══ Data shown ══

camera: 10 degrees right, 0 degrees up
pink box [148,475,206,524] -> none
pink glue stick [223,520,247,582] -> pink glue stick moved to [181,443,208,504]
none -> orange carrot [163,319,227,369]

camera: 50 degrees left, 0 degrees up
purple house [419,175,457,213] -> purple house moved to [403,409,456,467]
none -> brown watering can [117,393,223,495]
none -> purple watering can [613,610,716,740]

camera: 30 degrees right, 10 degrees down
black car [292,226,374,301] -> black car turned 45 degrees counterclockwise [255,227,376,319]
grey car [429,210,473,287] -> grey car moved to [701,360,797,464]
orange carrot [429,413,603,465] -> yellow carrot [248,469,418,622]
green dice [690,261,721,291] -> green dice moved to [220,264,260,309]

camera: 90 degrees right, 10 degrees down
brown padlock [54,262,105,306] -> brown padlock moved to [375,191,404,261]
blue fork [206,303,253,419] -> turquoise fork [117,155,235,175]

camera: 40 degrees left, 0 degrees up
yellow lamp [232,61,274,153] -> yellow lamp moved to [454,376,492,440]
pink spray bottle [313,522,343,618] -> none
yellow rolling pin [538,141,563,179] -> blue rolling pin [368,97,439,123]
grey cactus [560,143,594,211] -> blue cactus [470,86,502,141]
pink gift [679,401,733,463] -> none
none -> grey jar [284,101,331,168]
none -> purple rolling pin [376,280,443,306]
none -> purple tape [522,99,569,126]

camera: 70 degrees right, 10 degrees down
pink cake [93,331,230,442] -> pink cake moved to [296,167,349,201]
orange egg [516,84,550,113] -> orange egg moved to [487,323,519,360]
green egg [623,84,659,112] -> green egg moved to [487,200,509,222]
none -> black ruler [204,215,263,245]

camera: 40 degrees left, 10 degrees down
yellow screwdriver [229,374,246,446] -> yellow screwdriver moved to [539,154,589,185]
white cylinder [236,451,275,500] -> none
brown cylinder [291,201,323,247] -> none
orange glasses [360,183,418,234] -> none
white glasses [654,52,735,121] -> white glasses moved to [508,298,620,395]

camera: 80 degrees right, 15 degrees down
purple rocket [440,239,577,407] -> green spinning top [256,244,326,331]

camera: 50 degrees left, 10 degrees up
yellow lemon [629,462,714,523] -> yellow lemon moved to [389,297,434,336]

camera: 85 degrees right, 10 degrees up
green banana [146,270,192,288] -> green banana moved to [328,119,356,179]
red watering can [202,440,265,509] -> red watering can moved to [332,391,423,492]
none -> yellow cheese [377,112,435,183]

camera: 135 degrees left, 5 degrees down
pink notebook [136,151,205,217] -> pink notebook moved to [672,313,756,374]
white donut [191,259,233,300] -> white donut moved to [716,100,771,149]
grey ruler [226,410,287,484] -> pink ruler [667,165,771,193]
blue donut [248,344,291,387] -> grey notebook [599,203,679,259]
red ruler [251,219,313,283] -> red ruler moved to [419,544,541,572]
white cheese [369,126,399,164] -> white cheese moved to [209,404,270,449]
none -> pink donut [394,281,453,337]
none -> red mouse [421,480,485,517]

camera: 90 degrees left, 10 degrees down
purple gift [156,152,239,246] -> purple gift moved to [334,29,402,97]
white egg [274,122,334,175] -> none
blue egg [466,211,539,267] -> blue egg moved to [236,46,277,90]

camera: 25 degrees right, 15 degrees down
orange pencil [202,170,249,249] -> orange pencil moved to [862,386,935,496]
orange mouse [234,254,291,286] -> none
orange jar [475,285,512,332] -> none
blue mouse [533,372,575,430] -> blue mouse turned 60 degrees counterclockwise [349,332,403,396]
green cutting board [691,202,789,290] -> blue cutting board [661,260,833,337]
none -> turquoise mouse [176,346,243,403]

═══

## What to work on
Look above for the line with "camera: 40 degrees left, 0 degrees up"; retype exactly that line, every line after it up to the line with "camera: 80 degrees right, 15 degrees down", and that line too, nothing else.

## Response area
camera: 40 degrees left, 0 degrees up
yellow lamp [232,61,274,153] -> yellow lamp moved to [454,376,492,440]
pink spray bottle [313,522,343,618] -> none
yellow rolling pin [538,141,563,179] -> blue rolling pin [368,97,439,123]
grey cactus [560,143,594,211] -> blue cactus [470,86,502,141]
pink gift [679,401,733,463] -> none
none -> grey jar [284,101,331,168]
none -> purple rolling pin [376,280,443,306]
none -> purple tape [522,99,569,126]

camera: 70 degrees right, 10 degrees down
pink cake [93,331,230,442] -> pink cake moved to [296,167,349,201]
orange egg [516,84,550,113] -> orange egg moved to [487,323,519,360]
green egg [623,84,659,112] -> green egg moved to [487,200,509,222]
none -> black ruler [204,215,263,245]

camera: 40 degrees left, 10 degrees down
yellow screwdriver [229,374,246,446] -> yellow screwdriver moved to [539,154,589,185]
white cylinder [236,451,275,500] -> none
brown cylinder [291,201,323,247] -> none
orange glasses [360,183,418,234] -> none
white glasses [654,52,735,121] -> white glasses moved to [508,298,620,395]

camera: 80 degrees right, 15 degrees down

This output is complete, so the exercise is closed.